[Source data]
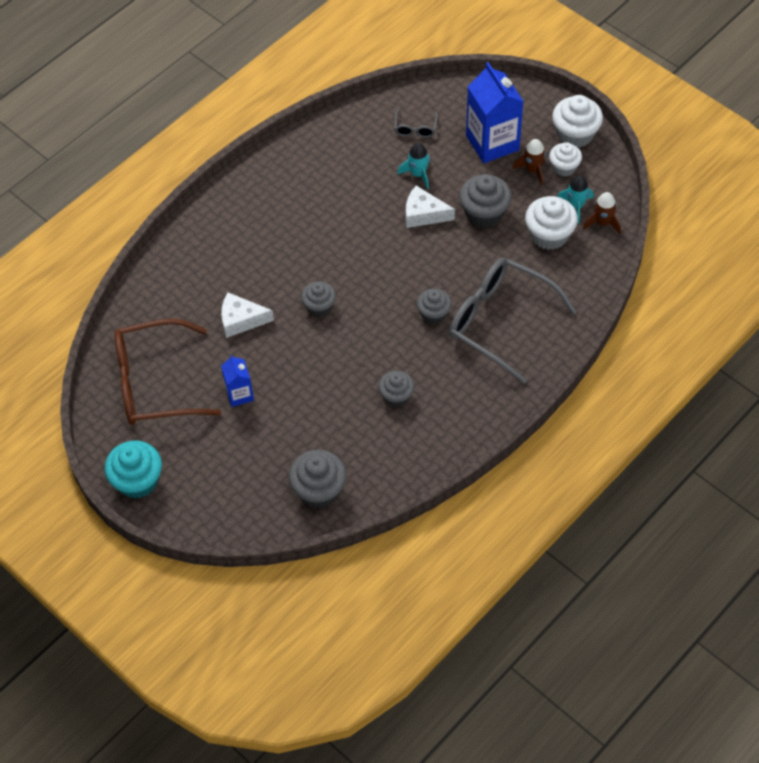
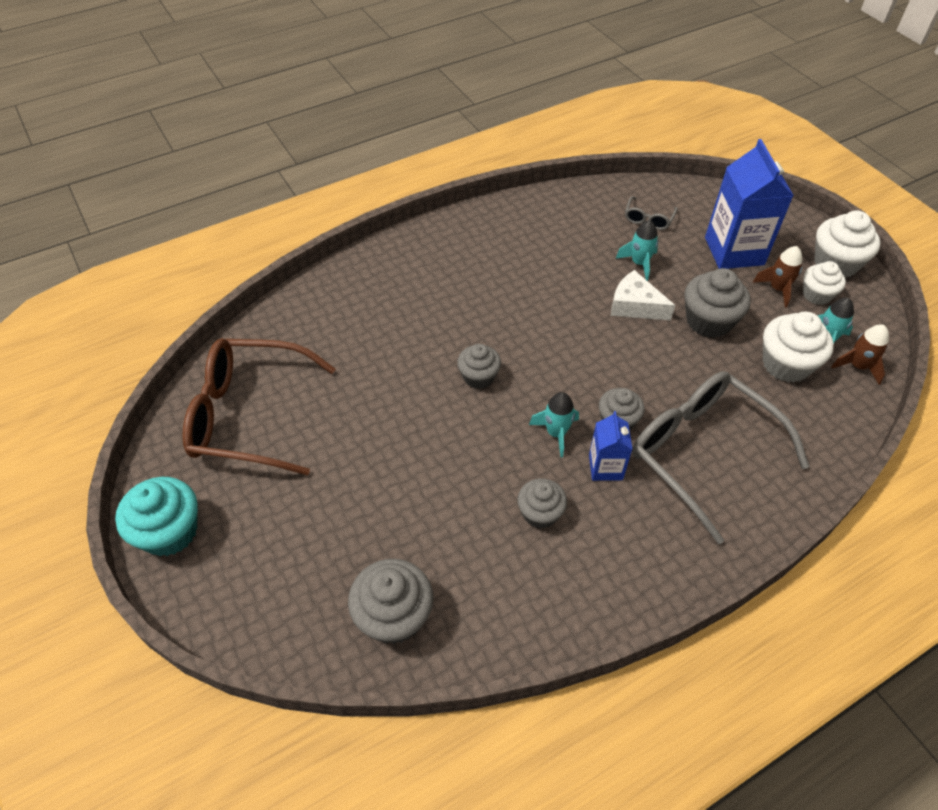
camera: 15 degrees right, 5 degrees down
(239, 394) = (343, 456): blue carton -> blue carton (605, 467)
(241, 320) = (381, 369): white cheese -> none
(391, 335) = (556, 433): none -> turquoise rocket

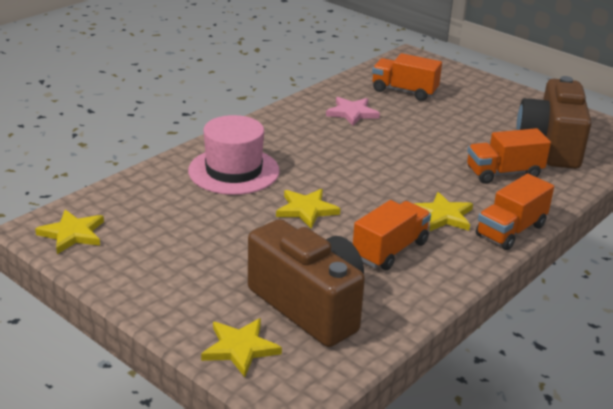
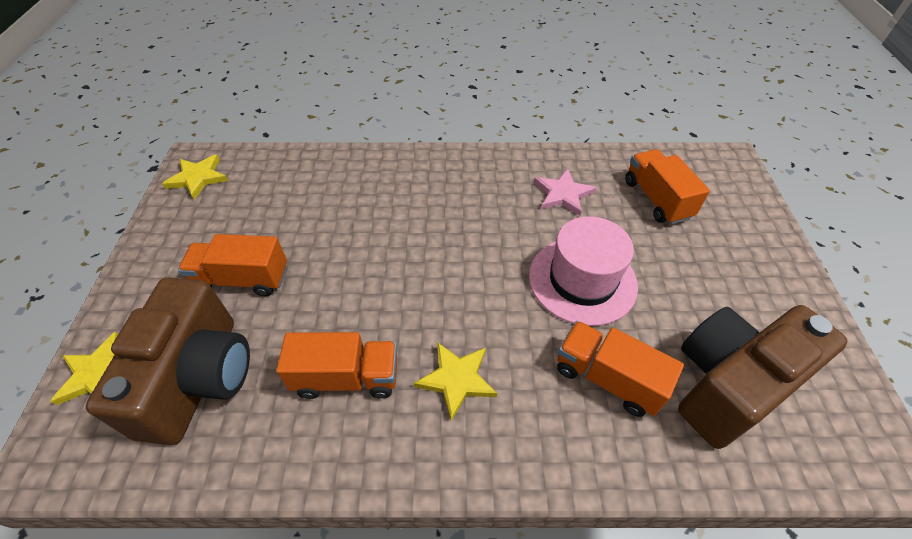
camera: 50 degrees right, 20 degrees up
(234, 171) = (373, 193): pink hat -> pink hat (582, 280)
(306, 210) = (358, 273): yellow star -> none
(510, 230) = (492, 462): orange truck -> orange truck (242, 279)

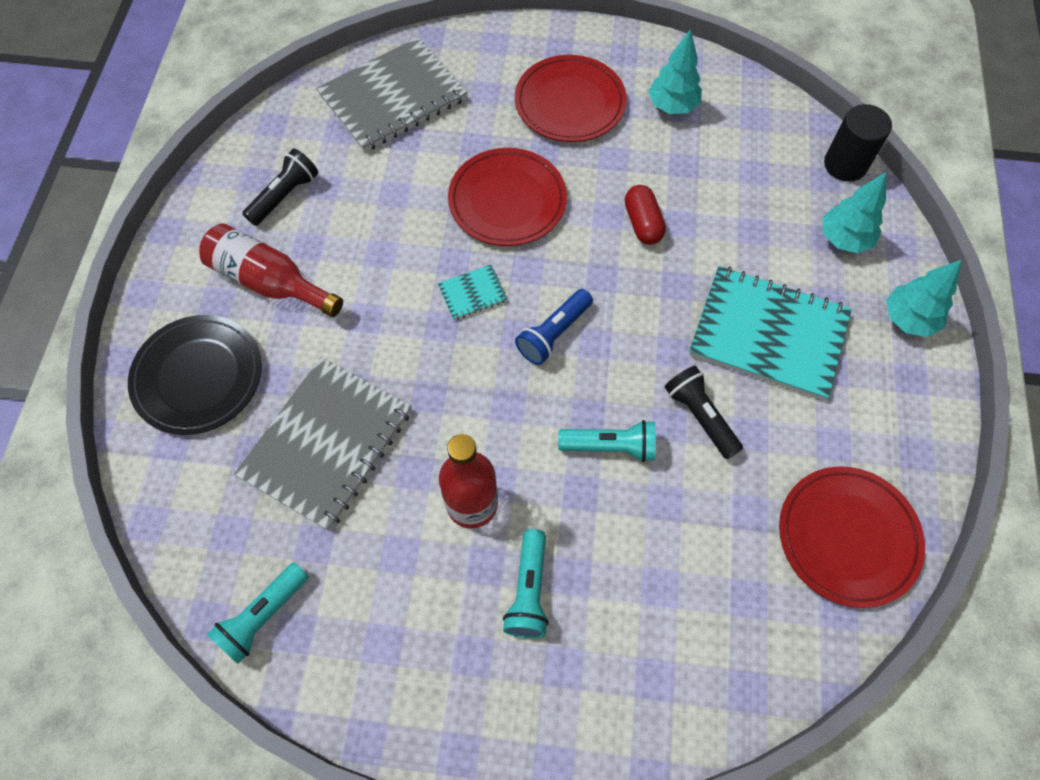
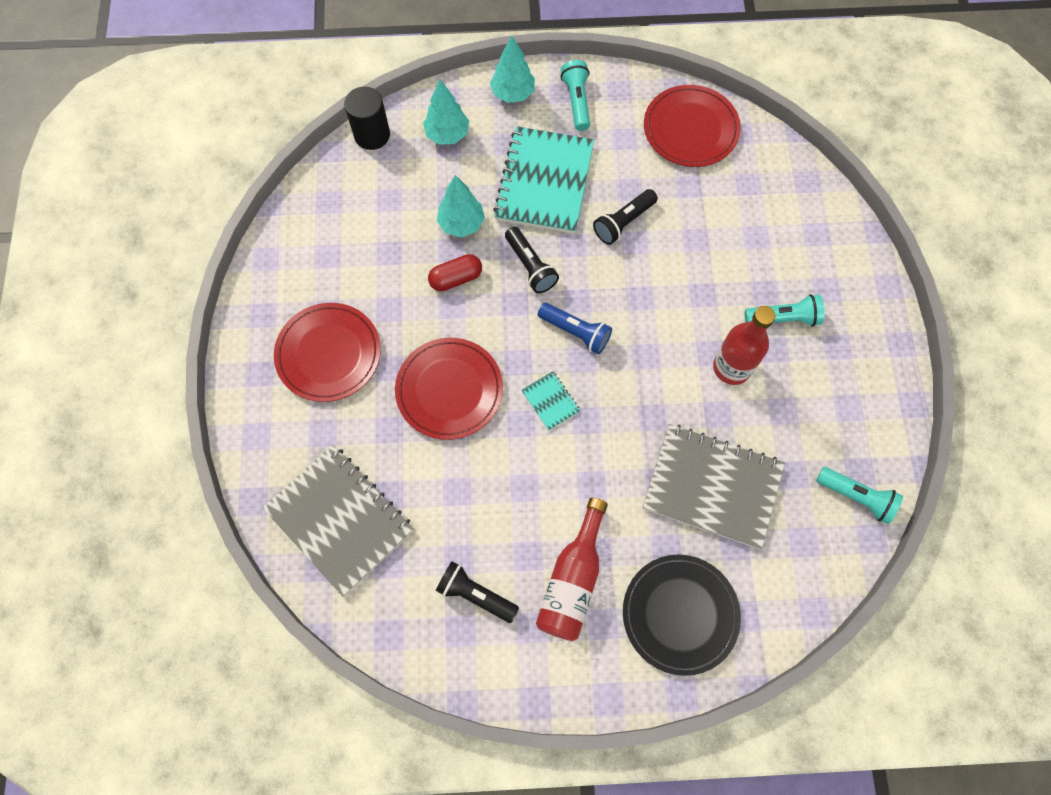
camera: 100 degrees left, 5 degrees up
(610, 446) = (662, 279): turquoise flashlight -> turquoise flashlight (577, 101)
(648, 300) = (530, 266): none -> black flashlight
(672, 106) = (323, 267): turquoise tree -> turquoise tree (461, 223)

# Exercise:
Write out exactly and only the lines that run from the start of the data above through the line containing "(510, 230) = (492, 462): orange", leaving the pictures out.

# Worked solution:
camera: 15 degrees right, 5 degrees down
(239, 394) = (343, 456): blue carton -> blue carton (605, 467)
(241, 320) = (381, 369): white cheese -> none
(391, 335) = (556, 433): none -> turquoise rocket

camera: 50 degrees right, 20 degrees up
(234, 171) = (373, 193): pink hat -> pink hat (582, 280)
(306, 210) = (358, 273): yellow star -> none
(510, 230) = (492, 462): orange truck -> orange truck (242, 279)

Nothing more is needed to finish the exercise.